_Exercise data:_
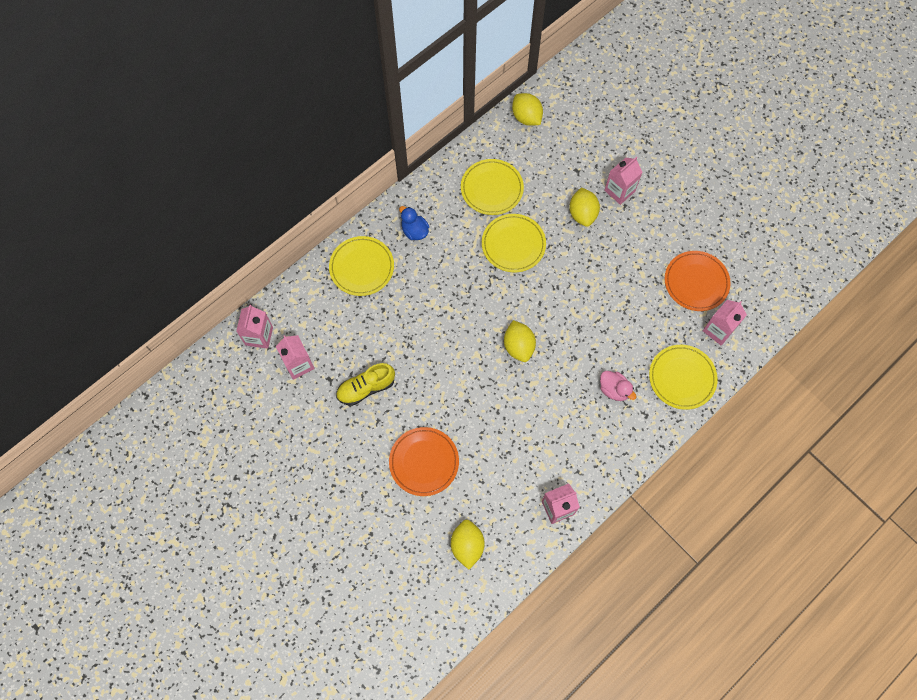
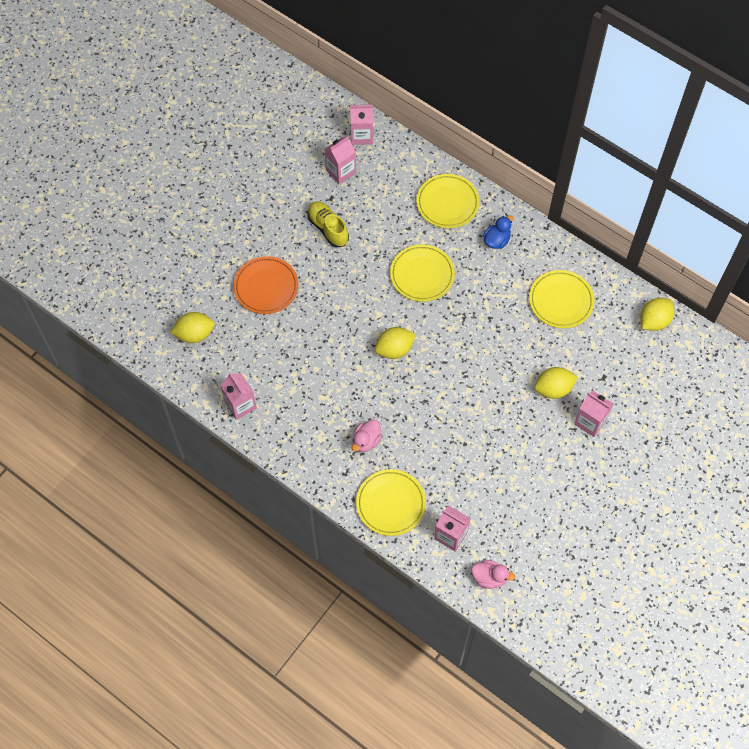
camera: 80 degrees right, 5 degrees down
(513, 244) = (503, 329): yellow plate -> yellow plate (422, 275)
(696, 282) = (500, 508): orange plate -> none
(762, 305) = (489, 578): none -> pink duck

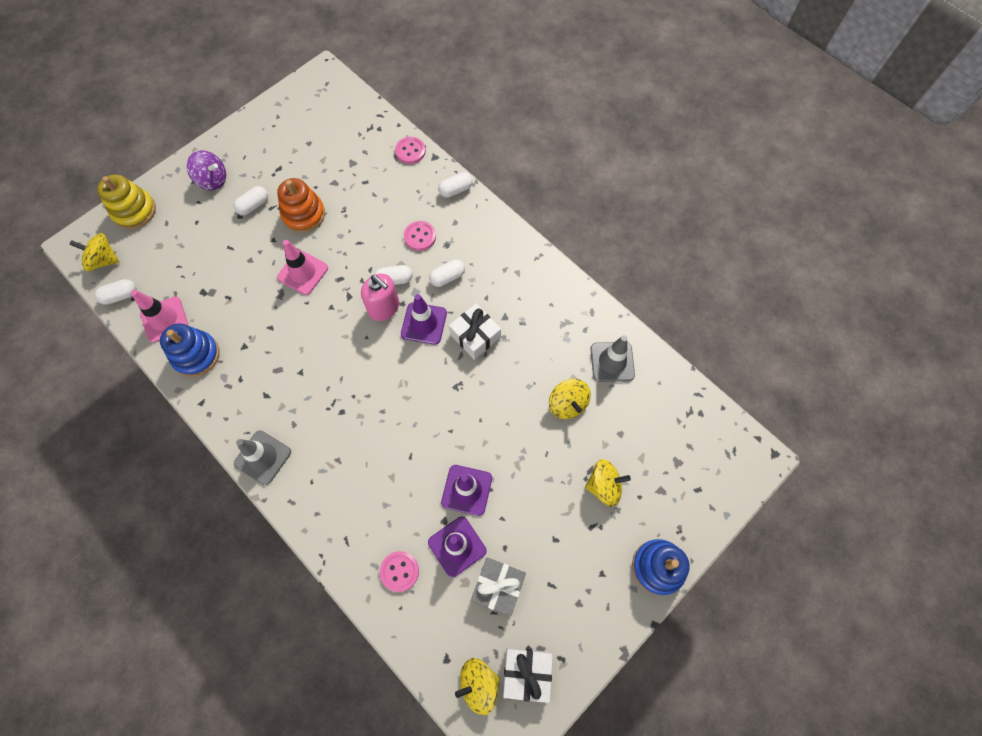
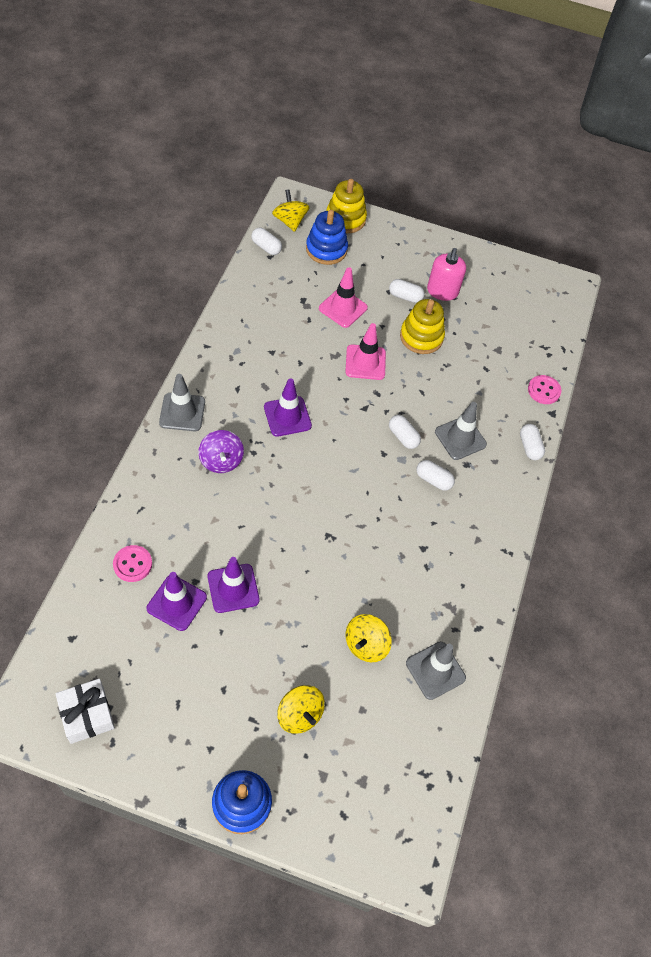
camera: 55 degrees right, 10 degrees down
(164, 319) = (263, 286): pink traffic cone -> pink traffic cone (343, 308)
(196, 355) = (245, 322): blue stacking toy -> blue stacking toy (326, 249)
(213, 180) = (409, 256): purple spinning top -> purple spinning top (221, 460)
(303, 214) = (421, 337): orange stacking toy -> yellow stacking toy
(384, 307) = (370, 441): pink soap dispenser -> pink soap dispenser (442, 291)
(420, 236) = (460, 438): pink button -> grey traffic cone
(424, 323) = (374, 480): purple traffic cone -> purple traffic cone (287, 416)
(455, 190) = (529, 447): white capsule -> white capsule turned 45 degrees clockwise
(475, 336) = (388, 530): white gift -> none
(478, 683) = (61, 675): yellow spinning top -> none
(498, 587) = (155, 655): grey gift -> none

_Your assignment:_ Copy nothing except the lines from the one with "(424, 323) = (374, 480): purple" through the end of the records; keep each exactly as it appears, first and last included.

_Response box:_
(424, 323) = (374, 480): purple traffic cone -> purple traffic cone (287, 416)
(455, 190) = (529, 447): white capsule -> white capsule turned 45 degrees clockwise
(475, 336) = (388, 530): white gift -> none
(478, 683) = (61, 675): yellow spinning top -> none
(498, 587) = (155, 655): grey gift -> none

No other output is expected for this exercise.